-- Problem --
Each line that includes the word "LIGHT" should be copied from the records.

START Working data

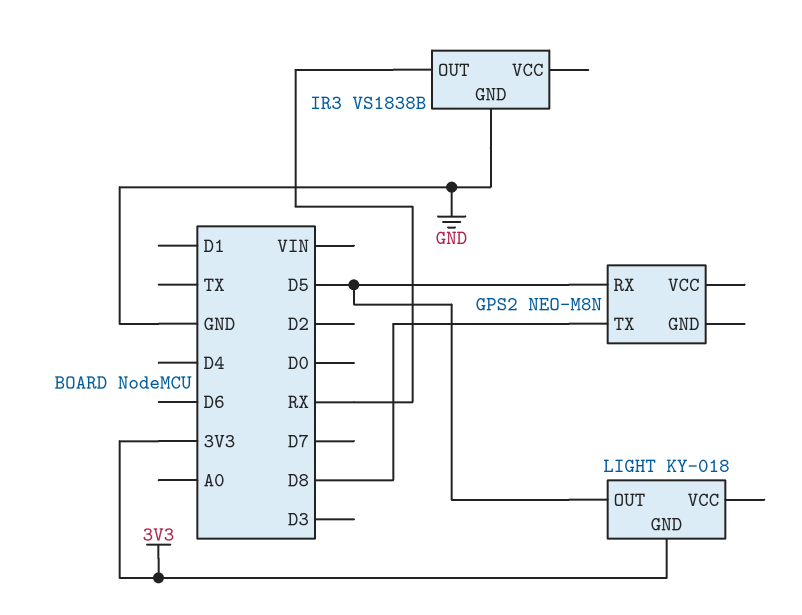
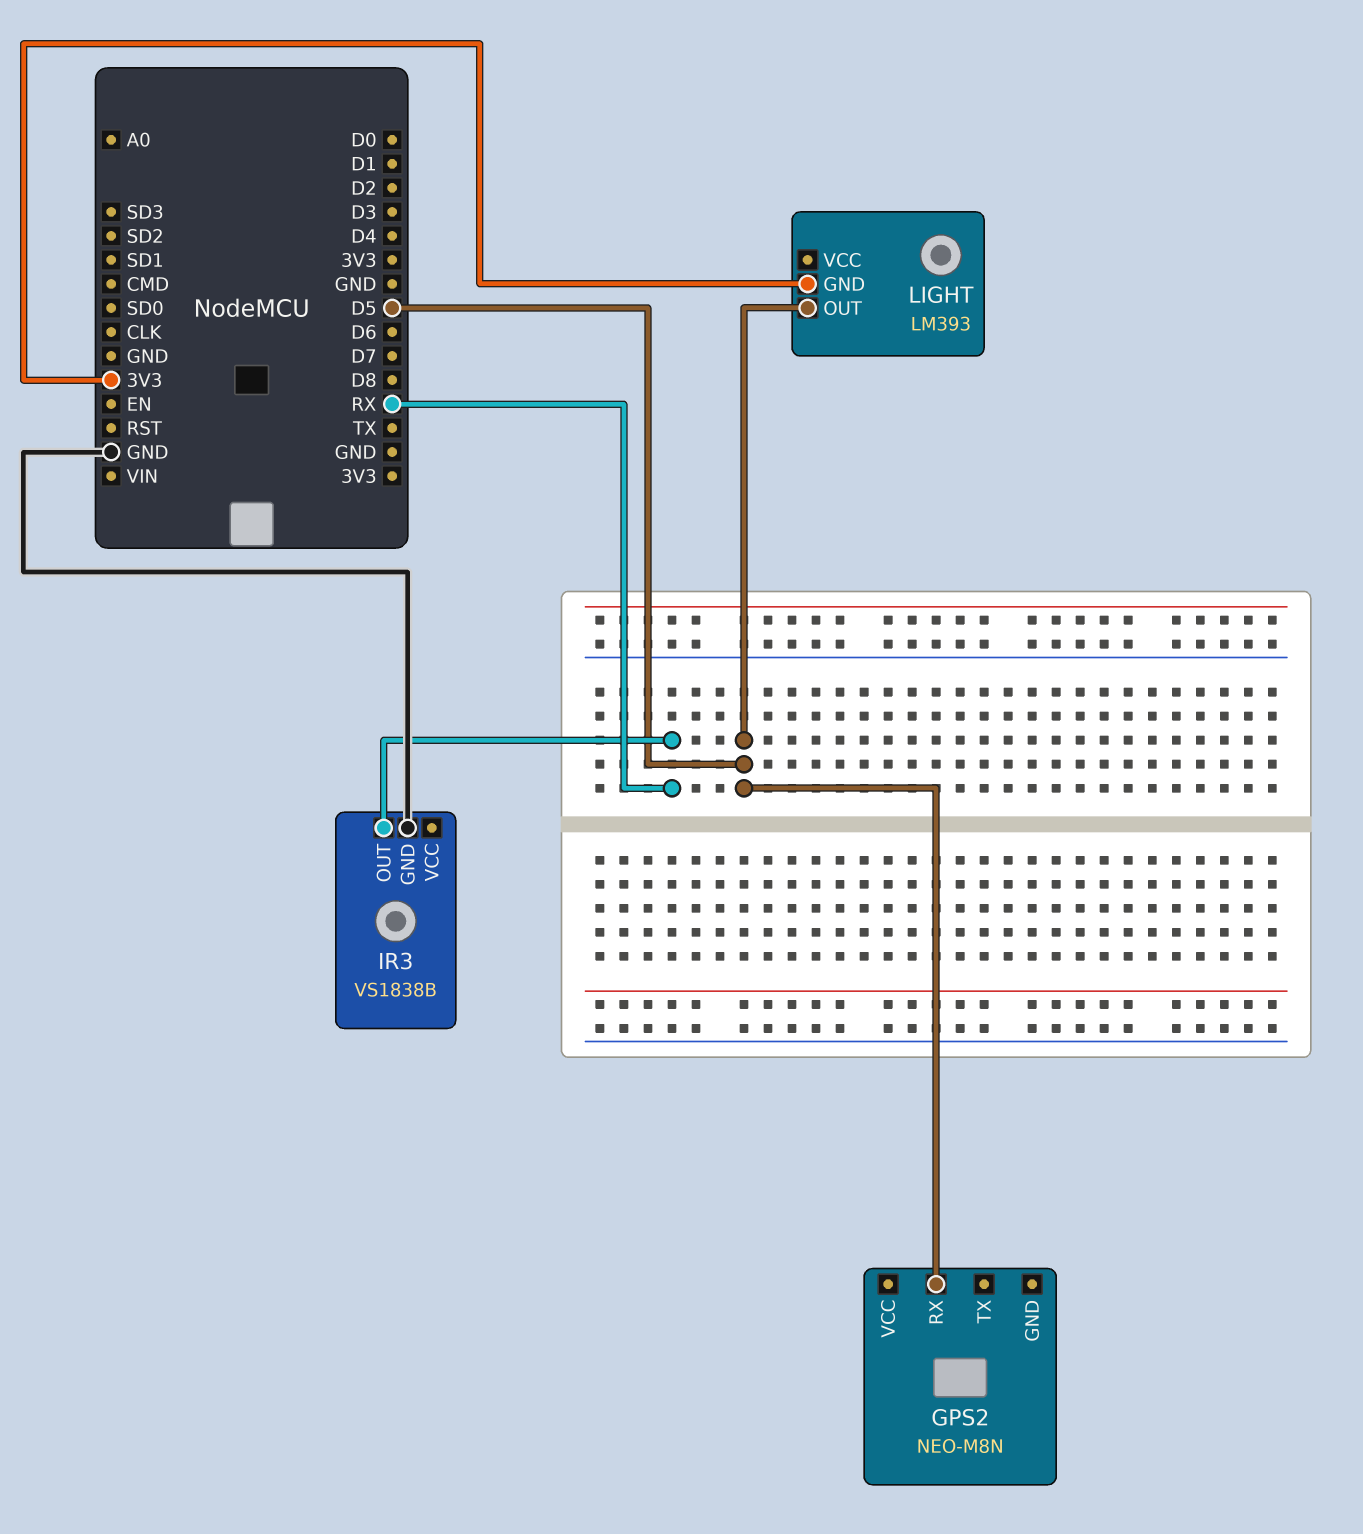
GPS2 pin TX: D8 -> none
LIGHT: KY-018 -> LM393

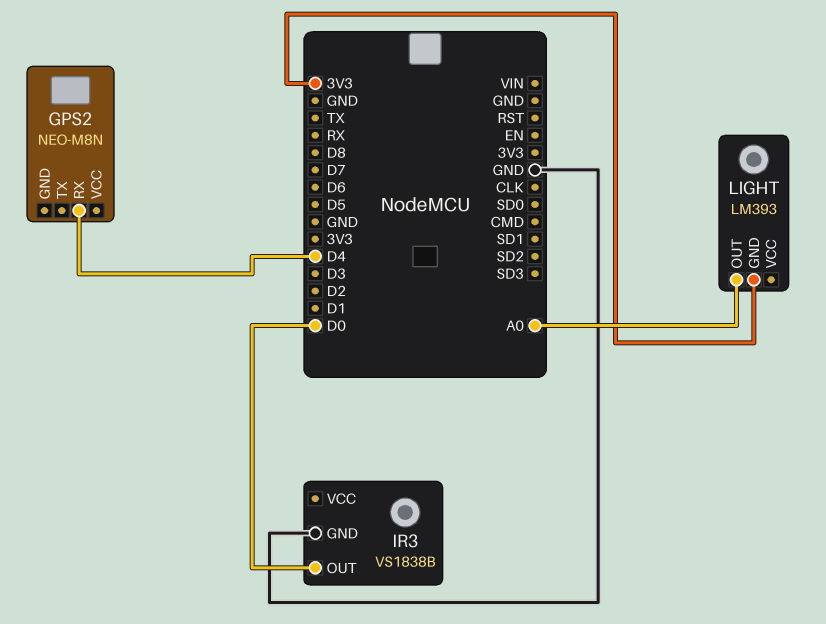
GPS2 pin RX: D5 -> D4
IR3 pin OUT: RX -> D0
LIGHT pin OUT: D5 -> A0

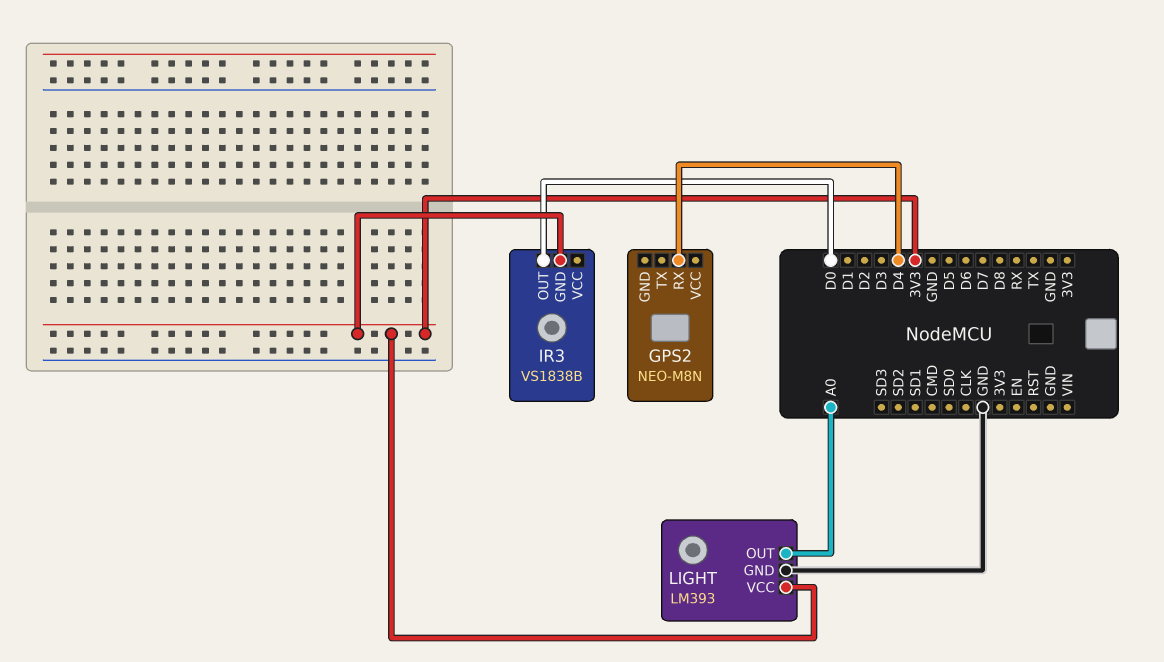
IR3 pin GND: GND -> 3V3
LIGHT pin GND: 3V3 -> GND
LIGHT pin VCC: none -> 3V3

END Working data

-- Task result --
LIGHT: KY-018 -> LM393
LIGHT pin OUT: D5 -> A0
LIGHT pin GND: 3V3 -> GND
LIGHT pin VCC: none -> 3V3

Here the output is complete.